YOUR TASK.
Each line from the one with "R5: 15k (GND, W14) -> none" through the last line of the records must be output exactly, both ends included.

DATA FOR REVIEW.
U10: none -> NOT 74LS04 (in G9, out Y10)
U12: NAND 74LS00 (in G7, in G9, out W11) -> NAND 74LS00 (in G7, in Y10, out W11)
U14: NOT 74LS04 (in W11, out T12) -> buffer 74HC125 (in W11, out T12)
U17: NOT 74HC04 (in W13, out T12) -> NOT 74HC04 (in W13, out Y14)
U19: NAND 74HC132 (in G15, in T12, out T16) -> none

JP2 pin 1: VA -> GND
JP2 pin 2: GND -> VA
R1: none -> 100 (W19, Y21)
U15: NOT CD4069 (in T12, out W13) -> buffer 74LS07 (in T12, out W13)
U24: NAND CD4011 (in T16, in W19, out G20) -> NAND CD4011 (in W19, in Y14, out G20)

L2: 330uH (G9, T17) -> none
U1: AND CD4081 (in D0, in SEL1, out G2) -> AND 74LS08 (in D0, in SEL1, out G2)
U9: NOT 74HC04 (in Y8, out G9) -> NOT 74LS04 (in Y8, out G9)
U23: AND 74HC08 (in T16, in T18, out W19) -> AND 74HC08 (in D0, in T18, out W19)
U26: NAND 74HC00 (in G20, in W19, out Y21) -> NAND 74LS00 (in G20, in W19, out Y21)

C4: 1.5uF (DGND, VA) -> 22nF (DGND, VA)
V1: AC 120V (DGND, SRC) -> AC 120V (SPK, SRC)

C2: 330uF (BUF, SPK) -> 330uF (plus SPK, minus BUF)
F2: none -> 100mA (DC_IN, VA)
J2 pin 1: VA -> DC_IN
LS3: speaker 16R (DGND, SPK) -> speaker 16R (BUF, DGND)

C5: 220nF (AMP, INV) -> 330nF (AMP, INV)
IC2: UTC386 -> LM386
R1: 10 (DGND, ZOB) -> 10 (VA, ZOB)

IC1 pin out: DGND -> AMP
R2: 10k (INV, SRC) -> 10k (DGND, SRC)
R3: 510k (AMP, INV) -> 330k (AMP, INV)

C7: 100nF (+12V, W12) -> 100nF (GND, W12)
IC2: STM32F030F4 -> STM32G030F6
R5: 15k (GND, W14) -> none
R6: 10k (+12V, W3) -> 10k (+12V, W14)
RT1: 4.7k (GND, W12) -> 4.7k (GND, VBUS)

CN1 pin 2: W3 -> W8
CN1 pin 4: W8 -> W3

YOUR RESPONSE.
R5: 15k (GND, W14) -> none
R6: 10k (+12V, W3) -> 10k (+12V, W14)
RT1: 4.7k (GND, W12) -> 4.7k (GND, VBUS)

CN1 pin 2: W3 -> W8
CN1 pin 4: W8 -> W3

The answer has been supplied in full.